TASK BRIEF = Line by line, reproduce the material below exactly.

____

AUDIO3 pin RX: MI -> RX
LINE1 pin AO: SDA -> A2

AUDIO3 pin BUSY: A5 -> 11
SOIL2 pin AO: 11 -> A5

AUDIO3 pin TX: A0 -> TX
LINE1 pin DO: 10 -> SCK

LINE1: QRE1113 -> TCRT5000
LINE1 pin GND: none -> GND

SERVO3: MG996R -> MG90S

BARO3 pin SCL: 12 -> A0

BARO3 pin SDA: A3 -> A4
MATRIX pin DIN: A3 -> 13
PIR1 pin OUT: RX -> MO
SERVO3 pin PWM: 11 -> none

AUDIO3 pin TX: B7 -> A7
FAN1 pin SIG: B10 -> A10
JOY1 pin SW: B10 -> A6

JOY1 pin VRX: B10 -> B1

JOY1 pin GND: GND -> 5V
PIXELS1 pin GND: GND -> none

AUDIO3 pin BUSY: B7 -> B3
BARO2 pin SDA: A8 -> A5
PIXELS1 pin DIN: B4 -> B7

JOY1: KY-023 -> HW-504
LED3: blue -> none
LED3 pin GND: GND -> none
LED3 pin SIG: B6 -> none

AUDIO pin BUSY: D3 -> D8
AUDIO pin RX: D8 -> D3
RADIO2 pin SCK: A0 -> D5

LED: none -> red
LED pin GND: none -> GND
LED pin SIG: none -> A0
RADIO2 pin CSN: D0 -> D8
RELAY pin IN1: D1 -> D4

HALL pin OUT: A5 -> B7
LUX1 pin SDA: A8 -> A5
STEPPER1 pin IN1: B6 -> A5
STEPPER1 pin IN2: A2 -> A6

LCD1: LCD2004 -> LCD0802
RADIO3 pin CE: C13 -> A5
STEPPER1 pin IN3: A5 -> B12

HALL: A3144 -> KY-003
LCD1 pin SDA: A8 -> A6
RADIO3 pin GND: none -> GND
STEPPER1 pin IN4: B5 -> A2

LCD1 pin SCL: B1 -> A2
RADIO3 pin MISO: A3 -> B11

____

WRITTEN SOLUTION =
AUDIO3 pin RX: MI -> RX
LINE1 pin AO: SDA -> A2

AUDIO3 pin BUSY: A5 -> 11
SOIL2 pin AO: 11 -> A5

AUDIO3 pin TX: A0 -> TX
LINE1 pin DO: 10 -> SCK

LINE1: QRE1113 -> TCRT5000
LINE1 pin GND: none -> GND

SERVO3: MG996R -> MG90S

BARO3 pin SCL: 12 -> A0

BARO3 pin SDA: A3 -> A4
MATRIX pin DIN: A3 -> 13
PIR1 pin OUT: RX -> MO
SERVO3 pin PWM: 11 -> none

AUDIO3 pin TX: B7 -> A7
FAN1 pin SIG: B10 -> A10
JOY1 pin SW: B10 -> A6

JOY1 pin VRX: B10 -> B1

JOY1 pin GND: GND -> 5V
PIXELS1 pin GND: GND -> none

AUDIO3 pin BUSY: B7 -> B3
BARO2 pin SDA: A8 -> A5
PIXELS1 pin DIN: B4 -> B7

JOY1: KY-023 -> HW-504
LED3: blue -> none
LED3 pin GND: GND -> none
LED3 pin SIG: B6 -> none

AUDIO pin BUSY: D3 -> D8
AUDIO pin RX: D8 -> D3
RADIO2 pin SCK: A0 -> D5

LED: none -> red
LED pin GND: none -> GND
LED pin SIG: none -> A0
RADIO2 pin CSN: D0 -> D8
RELAY pin IN1: D1 -> D4

HALL pin OUT: A5 -> B7
LUX1 pin SDA: A8 -> A5
STEPPER1 pin IN1: B6 -> A5
STEPPER1 pin IN2: A2 -> A6

LCD1: LCD2004 -> LCD0802
RADIO3 pin CE: C13 -> A5
STEPPER1 pin IN3: A5 -> B12

HALL: A3144 -> KY-003
LCD1 pin SDA: A8 -> A6
RADIO3 pin GND: none -> GND
STEPPER1 pin IN4: B5 -> A2

LCD1 pin SCL: B1 -> A2
RADIO3 pin MISO: A3 -> B11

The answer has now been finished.